WHAT NEEDS TO BE DONE:
Reproduce every line of the material below character for character, without changing, adding, or leaving out anything.

☆ ☆ ☆

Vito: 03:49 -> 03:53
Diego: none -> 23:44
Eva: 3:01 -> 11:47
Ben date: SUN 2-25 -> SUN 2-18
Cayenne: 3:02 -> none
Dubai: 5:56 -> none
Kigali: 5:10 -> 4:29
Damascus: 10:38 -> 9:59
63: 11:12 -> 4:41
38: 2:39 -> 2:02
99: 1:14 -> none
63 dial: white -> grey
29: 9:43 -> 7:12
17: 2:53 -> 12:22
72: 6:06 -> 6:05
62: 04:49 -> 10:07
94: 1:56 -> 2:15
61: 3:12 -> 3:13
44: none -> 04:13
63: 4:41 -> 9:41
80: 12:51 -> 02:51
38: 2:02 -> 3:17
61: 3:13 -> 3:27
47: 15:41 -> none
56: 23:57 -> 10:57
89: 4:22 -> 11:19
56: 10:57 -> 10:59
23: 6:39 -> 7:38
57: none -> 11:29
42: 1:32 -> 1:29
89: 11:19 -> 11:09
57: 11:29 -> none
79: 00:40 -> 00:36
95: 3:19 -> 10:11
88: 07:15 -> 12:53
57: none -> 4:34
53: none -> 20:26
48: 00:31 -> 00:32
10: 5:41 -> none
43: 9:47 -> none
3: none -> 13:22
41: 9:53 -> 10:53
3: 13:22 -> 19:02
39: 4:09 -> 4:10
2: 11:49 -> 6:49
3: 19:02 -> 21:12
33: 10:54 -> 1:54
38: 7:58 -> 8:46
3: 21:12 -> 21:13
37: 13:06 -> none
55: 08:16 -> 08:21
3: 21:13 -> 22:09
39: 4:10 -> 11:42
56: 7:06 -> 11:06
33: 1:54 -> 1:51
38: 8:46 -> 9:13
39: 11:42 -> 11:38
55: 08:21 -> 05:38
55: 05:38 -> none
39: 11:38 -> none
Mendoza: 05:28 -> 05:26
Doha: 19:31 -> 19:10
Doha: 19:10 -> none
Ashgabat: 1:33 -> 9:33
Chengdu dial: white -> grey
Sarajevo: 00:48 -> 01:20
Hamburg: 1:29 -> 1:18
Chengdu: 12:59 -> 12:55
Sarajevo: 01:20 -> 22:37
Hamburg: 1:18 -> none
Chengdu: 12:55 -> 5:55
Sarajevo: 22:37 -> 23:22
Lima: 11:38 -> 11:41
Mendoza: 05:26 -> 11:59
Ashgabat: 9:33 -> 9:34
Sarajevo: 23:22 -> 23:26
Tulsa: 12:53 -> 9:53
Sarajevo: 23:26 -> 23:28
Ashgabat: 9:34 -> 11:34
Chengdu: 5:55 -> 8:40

☆ ☆ ☆

RESPONSE TO THIS TASK:
Vito: 03:49 -> 03:53
Diego: none -> 23:44
Eva: 3:01 -> 11:47
Ben date: SUN 2-25 -> SUN 2-18
Cayenne: 3:02 -> none
Dubai: 5:56 -> none
Kigali: 5:10 -> 4:29
Damascus: 10:38 -> 9:59
63: 11:12 -> 4:41
38: 2:39 -> 2:02
99: 1:14 -> none
63 dial: white -> grey
29: 9:43 -> 7:12
17: 2:53 -> 12:22
72: 6:06 -> 6:05
62: 04:49 -> 10:07
94: 1:56 -> 2:15
61: 3:12 -> 3:13
44: none -> 04:13
63: 4:41 -> 9:41
80: 12:51 -> 02:51
38: 2:02 -> 3:17
61: 3:13 -> 3:27
47: 15:41 -> none
56: 23:57 -> 10:57
89: 4:22 -> 11:19
56: 10:57 -> 10:59
23: 6:39 -> 7:38
57: none -> 11:29
42: 1:32 -> 1:29
89: 11:19 -> 11:09
57: 11:29 -> none
79: 00:40 -> 00:36
95: 3:19 -> 10:11
88: 07:15 -> 12:53
57: none -> 4:34
53: none -> 20:26
48: 00:31 -> 00:32
10: 5:41 -> none
43: 9:47 -> none
3: none -> 13:22
41: 9:53 -> 10:53
3: 13:22 -> 19:02
39: 4:09 -> 4:10
2: 11:49 -> 6:49
3: 19:02 -> 21:12
33: 10:54 -> 1:54
38: 7:58 -> 8:46
3: 21:12 -> 21:13
37: 13:06 -> none
55: 08:16 -> 08:21
3: 21:13 -> 22:09
39: 4:10 -> 11:42
56: 7:06 -> 11:06
33: 1:54 -> 1:51
38: 8:46 -> 9:13
39: 11:42 -> 11:38
55: 08:21 -> 05:38
55: 05:38 -> none
39: 11:38 -> none
Mendoza: 05:28 -> 05:26
Doha: 19:31 -> 19:10
Doha: 19:10 -> none
Ashgabat: 1:33 -> 9:33
Chengdu dial: white -> grey
Sarajevo: 00:48 -> 01:20
Hamburg: 1:29 -> 1:18
Chengdu: 12:59 -> 12:55
Sarajevo: 01:20 -> 22:37
Hamburg: 1:18 -> none
Chengdu: 12:55 -> 5:55
Sarajevo: 22:37 -> 23:22
Lima: 11:38 -> 11:41
Mendoza: 05:26 -> 11:59
Ashgabat: 9:33 -> 9:34
Sarajevo: 23:22 -> 23:26
Tulsa: 12:53 -> 9:53
Sarajevo: 23:26 -> 23:28
Ashgabat: 9:34 -> 11:34
Chengdu: 5:55 -> 8:40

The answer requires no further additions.